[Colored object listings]

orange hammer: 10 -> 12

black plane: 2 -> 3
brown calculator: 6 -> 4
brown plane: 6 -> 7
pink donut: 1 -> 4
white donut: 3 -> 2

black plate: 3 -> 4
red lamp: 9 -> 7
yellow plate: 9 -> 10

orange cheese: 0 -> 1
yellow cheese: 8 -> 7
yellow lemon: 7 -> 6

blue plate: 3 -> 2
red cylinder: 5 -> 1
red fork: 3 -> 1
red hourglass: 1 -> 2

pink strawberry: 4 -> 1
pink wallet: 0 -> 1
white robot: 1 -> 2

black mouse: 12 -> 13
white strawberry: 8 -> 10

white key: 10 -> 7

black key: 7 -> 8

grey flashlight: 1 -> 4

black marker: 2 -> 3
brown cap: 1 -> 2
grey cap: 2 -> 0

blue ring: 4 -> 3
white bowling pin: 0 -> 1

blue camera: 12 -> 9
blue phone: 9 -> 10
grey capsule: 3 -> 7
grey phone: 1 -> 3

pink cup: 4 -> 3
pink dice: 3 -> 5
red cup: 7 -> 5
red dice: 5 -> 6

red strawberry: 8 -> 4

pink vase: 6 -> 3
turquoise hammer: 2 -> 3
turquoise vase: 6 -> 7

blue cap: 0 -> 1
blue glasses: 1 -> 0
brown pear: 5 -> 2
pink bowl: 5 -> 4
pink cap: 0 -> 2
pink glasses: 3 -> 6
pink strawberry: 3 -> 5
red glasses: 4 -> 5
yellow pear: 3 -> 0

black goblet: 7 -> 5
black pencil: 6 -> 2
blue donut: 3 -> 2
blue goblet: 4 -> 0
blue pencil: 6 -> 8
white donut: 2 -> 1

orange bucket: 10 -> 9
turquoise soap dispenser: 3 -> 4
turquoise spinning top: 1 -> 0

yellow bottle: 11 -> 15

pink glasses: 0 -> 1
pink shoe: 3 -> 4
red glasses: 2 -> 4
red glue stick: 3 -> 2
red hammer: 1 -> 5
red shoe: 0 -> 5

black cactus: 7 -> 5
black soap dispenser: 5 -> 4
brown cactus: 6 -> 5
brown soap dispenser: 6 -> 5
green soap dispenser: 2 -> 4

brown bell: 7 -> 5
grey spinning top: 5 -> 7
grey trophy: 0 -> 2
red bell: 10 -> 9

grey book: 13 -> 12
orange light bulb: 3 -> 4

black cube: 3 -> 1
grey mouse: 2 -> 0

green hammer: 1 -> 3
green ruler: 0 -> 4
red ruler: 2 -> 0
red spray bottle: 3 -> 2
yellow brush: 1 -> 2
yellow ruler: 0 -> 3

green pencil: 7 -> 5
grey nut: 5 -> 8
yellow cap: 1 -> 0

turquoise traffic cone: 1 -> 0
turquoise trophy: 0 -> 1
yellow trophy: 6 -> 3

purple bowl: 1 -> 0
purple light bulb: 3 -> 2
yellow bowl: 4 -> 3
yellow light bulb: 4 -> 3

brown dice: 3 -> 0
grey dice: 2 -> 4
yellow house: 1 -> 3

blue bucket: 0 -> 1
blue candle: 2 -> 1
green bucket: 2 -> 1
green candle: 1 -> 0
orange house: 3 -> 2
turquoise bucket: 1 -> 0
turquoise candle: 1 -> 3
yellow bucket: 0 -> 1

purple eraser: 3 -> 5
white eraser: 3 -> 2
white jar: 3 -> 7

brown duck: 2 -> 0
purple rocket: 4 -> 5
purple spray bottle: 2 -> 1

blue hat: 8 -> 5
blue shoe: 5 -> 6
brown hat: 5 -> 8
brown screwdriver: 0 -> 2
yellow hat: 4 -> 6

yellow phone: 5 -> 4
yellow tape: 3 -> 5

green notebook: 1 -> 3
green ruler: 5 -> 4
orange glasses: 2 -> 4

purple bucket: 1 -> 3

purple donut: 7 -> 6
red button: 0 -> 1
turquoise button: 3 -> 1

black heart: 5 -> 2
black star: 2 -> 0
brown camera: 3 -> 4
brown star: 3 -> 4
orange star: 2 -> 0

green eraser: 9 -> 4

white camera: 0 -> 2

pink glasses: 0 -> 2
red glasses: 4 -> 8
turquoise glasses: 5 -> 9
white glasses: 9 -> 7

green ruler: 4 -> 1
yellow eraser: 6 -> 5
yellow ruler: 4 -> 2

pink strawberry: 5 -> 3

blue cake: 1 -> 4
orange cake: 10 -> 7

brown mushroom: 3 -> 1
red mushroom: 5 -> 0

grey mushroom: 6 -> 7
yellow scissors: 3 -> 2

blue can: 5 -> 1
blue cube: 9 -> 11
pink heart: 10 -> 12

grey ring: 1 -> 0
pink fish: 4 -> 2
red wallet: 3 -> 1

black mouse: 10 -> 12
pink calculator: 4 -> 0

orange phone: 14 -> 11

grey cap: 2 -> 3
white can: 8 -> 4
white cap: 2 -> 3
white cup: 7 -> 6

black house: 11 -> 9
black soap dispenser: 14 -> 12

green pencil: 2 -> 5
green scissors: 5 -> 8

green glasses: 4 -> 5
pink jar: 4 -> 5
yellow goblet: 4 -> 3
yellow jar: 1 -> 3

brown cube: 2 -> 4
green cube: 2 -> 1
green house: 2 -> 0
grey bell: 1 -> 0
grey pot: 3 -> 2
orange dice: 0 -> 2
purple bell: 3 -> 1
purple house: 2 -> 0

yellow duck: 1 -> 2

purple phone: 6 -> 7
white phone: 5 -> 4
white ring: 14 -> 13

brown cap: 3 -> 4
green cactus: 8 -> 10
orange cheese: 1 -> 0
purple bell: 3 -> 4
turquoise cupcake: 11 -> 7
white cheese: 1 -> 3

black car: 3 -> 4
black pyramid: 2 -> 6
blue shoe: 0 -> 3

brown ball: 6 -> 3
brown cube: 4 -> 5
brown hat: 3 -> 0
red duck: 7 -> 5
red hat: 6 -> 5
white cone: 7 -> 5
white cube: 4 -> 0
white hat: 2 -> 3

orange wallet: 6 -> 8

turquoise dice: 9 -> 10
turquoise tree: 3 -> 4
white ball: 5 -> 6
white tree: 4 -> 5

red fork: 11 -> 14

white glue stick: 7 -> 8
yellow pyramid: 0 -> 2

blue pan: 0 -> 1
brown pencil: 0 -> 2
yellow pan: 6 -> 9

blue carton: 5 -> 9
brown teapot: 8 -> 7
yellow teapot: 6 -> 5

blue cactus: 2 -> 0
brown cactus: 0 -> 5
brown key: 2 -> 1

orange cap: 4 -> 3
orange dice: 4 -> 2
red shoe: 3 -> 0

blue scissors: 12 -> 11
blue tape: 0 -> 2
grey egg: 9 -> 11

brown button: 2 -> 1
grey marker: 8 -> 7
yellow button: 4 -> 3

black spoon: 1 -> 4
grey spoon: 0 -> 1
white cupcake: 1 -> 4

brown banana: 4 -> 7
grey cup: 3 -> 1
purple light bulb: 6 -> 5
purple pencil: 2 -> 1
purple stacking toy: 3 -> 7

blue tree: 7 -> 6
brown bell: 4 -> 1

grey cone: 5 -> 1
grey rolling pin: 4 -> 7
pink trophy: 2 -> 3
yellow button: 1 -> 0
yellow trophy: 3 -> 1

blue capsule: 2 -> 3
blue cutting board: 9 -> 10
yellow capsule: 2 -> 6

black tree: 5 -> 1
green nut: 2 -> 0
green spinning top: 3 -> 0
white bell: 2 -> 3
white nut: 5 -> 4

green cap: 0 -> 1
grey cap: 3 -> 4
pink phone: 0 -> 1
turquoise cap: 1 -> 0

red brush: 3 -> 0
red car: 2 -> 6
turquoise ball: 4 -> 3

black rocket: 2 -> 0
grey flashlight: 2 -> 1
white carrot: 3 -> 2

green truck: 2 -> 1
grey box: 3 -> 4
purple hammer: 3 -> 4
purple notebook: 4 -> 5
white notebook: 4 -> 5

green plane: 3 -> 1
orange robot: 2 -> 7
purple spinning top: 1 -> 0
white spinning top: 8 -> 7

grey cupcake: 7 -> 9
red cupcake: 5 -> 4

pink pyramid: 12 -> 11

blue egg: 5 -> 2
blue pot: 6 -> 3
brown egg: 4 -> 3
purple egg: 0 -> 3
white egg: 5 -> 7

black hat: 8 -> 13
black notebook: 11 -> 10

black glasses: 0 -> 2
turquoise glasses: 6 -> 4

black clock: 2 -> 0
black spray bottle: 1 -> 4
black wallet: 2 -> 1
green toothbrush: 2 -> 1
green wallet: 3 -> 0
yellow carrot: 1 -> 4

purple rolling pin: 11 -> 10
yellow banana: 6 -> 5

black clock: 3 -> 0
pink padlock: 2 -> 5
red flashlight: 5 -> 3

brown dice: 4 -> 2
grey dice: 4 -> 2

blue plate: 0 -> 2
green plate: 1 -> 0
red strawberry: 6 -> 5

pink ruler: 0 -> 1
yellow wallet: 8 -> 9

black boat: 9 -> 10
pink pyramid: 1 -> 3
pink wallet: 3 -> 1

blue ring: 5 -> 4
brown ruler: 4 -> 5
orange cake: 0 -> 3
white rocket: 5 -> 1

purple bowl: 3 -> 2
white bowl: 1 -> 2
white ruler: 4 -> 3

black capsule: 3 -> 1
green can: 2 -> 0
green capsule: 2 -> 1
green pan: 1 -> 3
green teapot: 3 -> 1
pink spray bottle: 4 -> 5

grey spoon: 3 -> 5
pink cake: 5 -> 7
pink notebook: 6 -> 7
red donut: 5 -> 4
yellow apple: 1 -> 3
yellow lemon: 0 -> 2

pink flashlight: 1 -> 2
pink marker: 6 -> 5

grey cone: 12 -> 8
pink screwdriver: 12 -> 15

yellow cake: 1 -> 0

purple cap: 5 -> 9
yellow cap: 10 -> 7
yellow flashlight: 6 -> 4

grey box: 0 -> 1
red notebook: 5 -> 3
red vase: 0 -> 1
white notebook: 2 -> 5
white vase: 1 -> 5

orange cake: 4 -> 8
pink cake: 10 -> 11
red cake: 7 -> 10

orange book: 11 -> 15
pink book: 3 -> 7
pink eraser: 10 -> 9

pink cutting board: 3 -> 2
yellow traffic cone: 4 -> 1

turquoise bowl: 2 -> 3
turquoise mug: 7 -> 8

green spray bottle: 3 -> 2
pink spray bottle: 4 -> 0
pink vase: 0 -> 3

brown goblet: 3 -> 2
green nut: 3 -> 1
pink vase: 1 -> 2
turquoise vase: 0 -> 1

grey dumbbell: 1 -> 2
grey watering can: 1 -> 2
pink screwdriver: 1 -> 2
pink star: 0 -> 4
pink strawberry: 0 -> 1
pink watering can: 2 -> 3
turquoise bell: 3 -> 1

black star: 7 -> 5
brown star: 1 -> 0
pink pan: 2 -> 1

• [WHAT THE TASK ASKS]:
This exercise asks for an exact repeat of the lines from the one holding "pink star: 0 -> 4" through the end of the data above.

• [EXPECTED ANSWER]:
pink star: 0 -> 4
pink strawberry: 0 -> 1
pink watering can: 2 -> 3
turquoise bell: 3 -> 1

black star: 7 -> 5
brown star: 1 -> 0
pink pan: 2 -> 1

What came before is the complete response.